- About this task -
Quote exactly and only this range of lines in the data below: the line that holds "C3: 470nF (GND, SIG3) -> 220nF (GND, SIG3)" to the line that holds "D5: diode BAV21", both included.

- Provided records -
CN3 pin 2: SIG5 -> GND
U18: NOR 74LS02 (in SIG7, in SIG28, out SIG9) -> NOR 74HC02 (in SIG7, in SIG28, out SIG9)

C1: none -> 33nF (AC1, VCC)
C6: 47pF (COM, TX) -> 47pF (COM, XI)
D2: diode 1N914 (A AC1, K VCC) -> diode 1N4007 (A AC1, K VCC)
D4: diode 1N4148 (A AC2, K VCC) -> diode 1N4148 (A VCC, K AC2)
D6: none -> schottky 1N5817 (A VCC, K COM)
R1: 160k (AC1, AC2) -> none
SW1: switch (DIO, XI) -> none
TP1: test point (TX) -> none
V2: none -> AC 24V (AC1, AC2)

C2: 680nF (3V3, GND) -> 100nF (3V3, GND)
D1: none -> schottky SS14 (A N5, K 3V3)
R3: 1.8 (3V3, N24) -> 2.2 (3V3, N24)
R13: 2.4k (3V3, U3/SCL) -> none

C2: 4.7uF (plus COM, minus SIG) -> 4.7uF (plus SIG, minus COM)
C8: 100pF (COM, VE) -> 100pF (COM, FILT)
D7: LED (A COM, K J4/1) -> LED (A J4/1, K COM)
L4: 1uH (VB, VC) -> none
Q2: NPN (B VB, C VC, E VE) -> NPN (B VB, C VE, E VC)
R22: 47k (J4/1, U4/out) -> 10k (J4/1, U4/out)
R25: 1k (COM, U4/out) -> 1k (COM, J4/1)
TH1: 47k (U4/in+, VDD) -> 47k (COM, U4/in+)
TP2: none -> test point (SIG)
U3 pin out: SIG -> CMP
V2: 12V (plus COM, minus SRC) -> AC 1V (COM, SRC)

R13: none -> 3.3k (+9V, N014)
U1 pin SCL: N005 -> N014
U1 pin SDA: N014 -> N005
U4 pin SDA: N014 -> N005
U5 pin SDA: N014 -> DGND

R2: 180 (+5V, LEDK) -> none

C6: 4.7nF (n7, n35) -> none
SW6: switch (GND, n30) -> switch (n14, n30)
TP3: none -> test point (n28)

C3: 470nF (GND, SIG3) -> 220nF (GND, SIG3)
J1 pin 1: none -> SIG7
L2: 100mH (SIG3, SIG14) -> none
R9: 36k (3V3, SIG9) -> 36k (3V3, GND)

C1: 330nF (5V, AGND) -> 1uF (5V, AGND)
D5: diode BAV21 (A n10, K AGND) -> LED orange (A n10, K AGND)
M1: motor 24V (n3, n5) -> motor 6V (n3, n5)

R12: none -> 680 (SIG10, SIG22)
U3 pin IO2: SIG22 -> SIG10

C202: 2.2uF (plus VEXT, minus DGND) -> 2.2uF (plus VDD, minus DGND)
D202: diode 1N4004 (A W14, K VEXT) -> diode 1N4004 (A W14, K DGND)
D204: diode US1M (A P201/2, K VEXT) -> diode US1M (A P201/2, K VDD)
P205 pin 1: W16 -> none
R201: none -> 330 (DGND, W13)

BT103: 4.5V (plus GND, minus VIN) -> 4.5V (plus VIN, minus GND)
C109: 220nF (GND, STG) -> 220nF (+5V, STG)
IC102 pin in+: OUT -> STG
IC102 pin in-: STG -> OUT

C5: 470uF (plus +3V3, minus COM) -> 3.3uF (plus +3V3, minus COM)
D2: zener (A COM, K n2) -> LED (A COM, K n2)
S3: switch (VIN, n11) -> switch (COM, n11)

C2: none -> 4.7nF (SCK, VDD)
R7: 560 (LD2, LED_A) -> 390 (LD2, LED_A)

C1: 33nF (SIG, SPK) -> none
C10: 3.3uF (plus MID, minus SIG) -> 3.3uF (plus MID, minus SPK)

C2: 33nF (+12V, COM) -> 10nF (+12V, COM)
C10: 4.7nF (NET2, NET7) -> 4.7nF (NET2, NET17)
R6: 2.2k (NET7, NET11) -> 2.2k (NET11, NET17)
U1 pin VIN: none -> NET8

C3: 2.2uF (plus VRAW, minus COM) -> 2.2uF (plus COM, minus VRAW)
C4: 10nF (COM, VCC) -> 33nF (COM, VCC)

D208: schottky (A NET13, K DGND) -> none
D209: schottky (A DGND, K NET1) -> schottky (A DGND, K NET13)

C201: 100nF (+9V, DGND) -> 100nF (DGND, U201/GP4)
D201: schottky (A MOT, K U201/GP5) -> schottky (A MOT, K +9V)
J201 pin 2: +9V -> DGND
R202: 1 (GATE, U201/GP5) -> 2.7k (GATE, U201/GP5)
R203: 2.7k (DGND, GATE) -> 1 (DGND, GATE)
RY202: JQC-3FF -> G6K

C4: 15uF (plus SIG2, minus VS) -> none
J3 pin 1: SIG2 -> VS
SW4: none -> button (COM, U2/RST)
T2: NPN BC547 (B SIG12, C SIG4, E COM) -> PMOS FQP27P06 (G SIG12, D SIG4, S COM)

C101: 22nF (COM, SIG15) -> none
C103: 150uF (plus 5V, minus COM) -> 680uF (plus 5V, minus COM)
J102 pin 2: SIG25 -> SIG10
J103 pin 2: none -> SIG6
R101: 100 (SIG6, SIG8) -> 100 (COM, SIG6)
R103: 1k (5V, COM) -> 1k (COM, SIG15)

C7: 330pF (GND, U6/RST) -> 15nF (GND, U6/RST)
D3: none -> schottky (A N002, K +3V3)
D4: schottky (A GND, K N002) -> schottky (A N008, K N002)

- Response for this exercise -
C3: 470nF (GND, SIG3) -> 220nF (GND, SIG3)
J1 pin 1: none -> SIG7
L2: 100mH (SIG3, SIG14) -> none
R9: 36k (3V3, SIG9) -> 36k (3V3, GND)

C1: 330nF (5V, AGND) -> 1uF (5V, AGND)
D5: diode BAV21 (A n10, K AGND) -> LED orange (A n10, K AGND)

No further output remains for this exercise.